What is being asked: What is needed is an exact copy of the line with "pink shoe: 3 -> 4" and all lines that follow it in the entries below, the last line included.

Records shown START

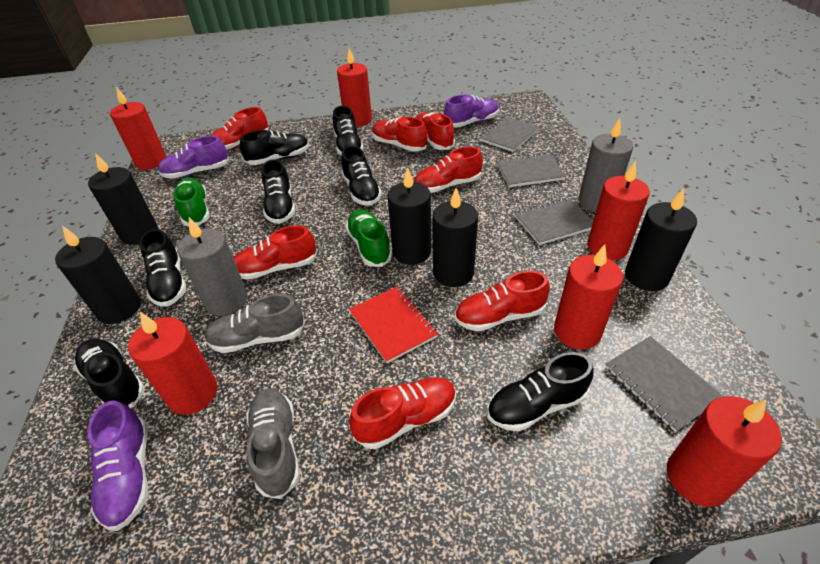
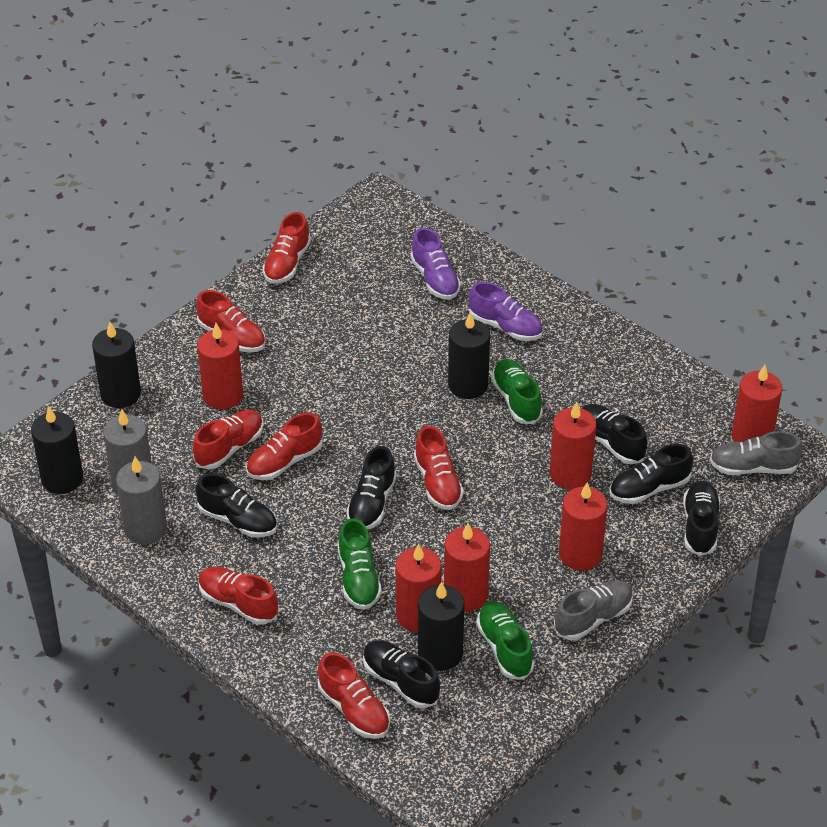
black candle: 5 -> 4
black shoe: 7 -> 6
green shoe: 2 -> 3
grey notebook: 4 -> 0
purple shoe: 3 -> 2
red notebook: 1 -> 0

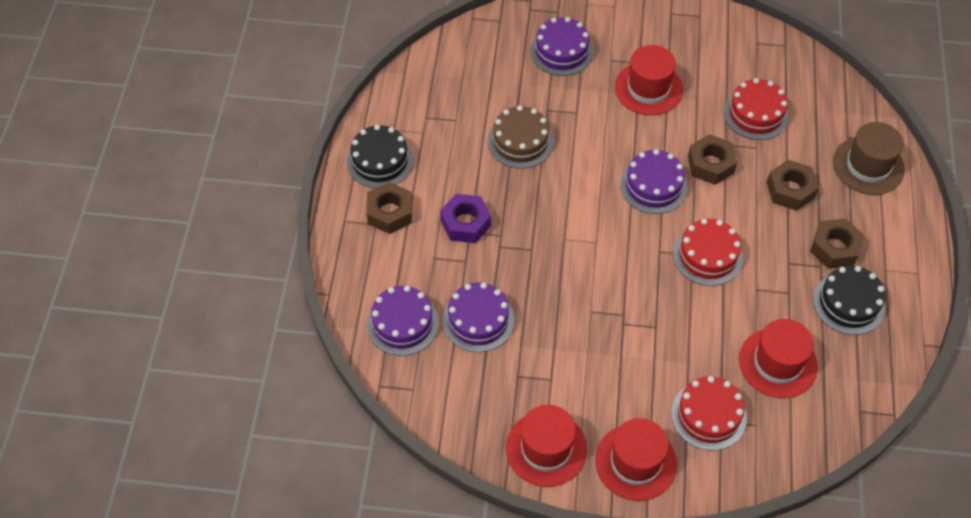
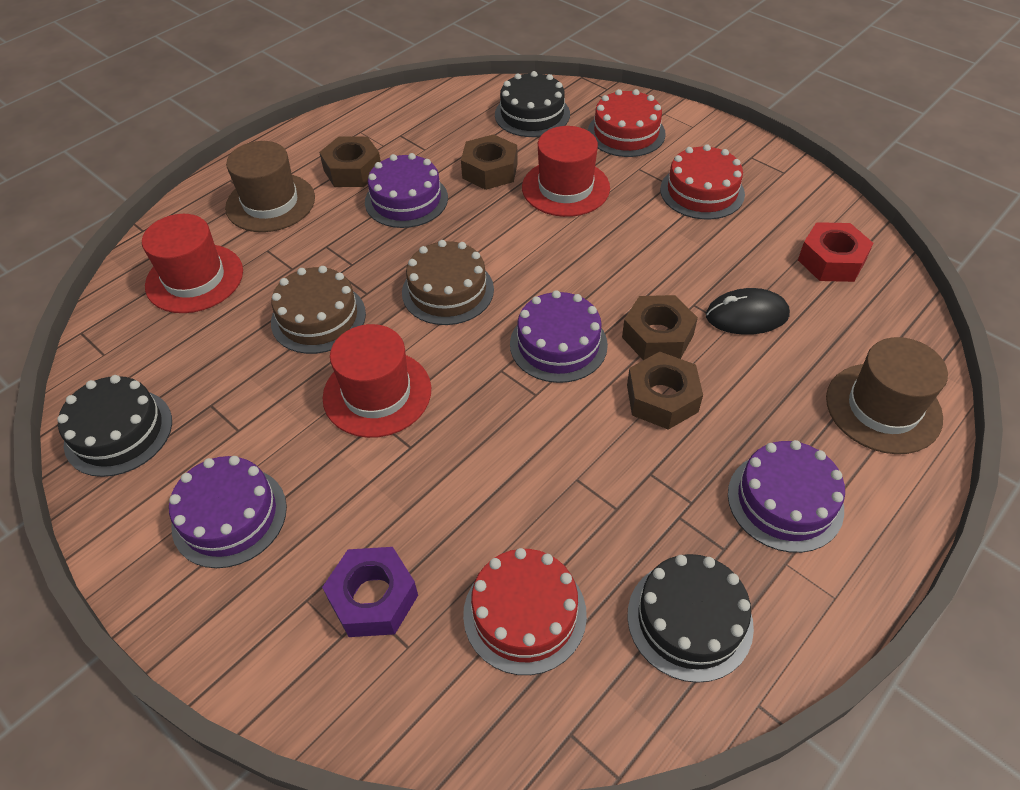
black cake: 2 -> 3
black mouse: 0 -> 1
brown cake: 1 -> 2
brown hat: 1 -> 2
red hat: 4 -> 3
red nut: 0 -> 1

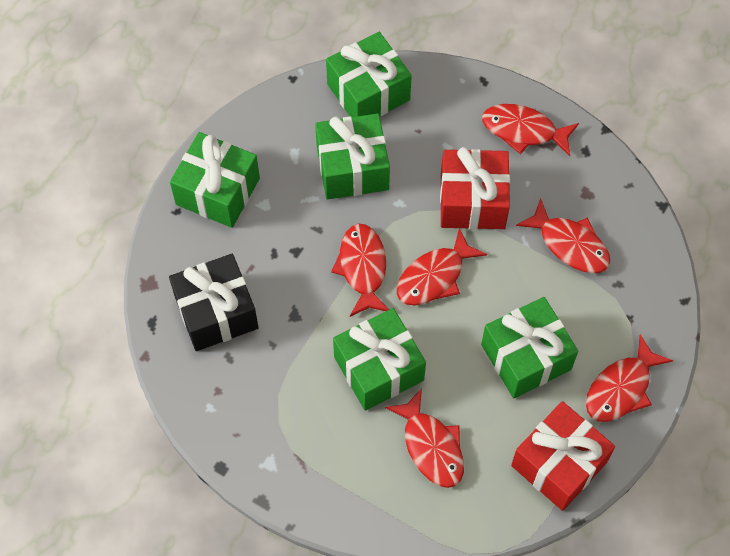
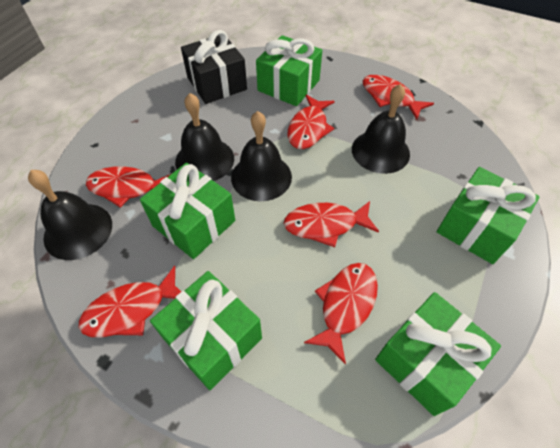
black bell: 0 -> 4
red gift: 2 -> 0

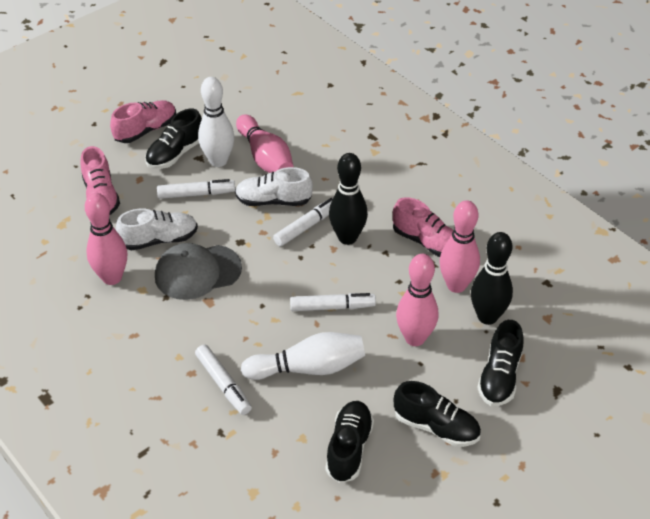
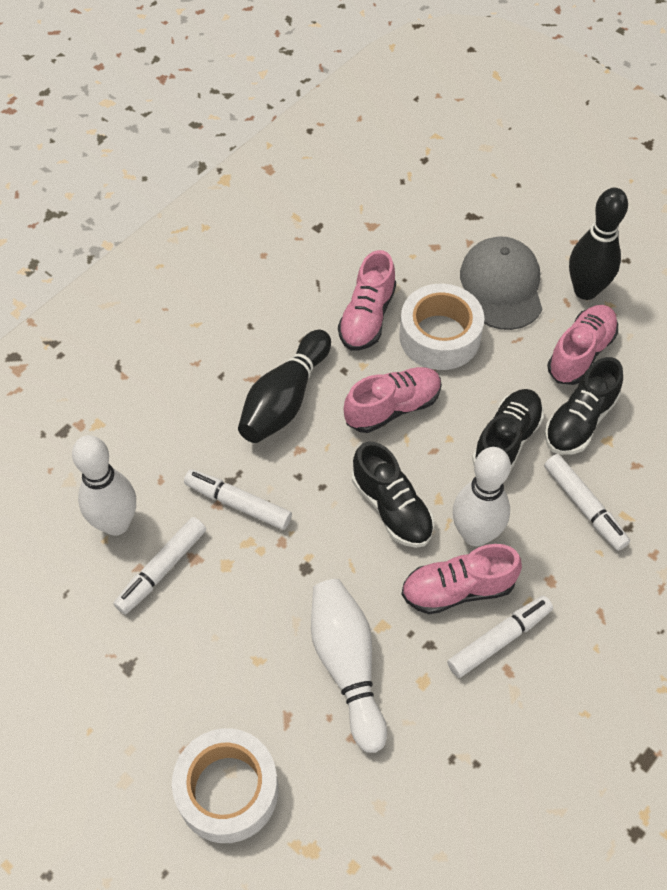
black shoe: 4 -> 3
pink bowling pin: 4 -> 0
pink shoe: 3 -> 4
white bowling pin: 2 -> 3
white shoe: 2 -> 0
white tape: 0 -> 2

Records shown END

Task result:
pink shoe: 3 -> 4
white bowling pin: 2 -> 3
white shoe: 2 -> 0
white tape: 0 -> 2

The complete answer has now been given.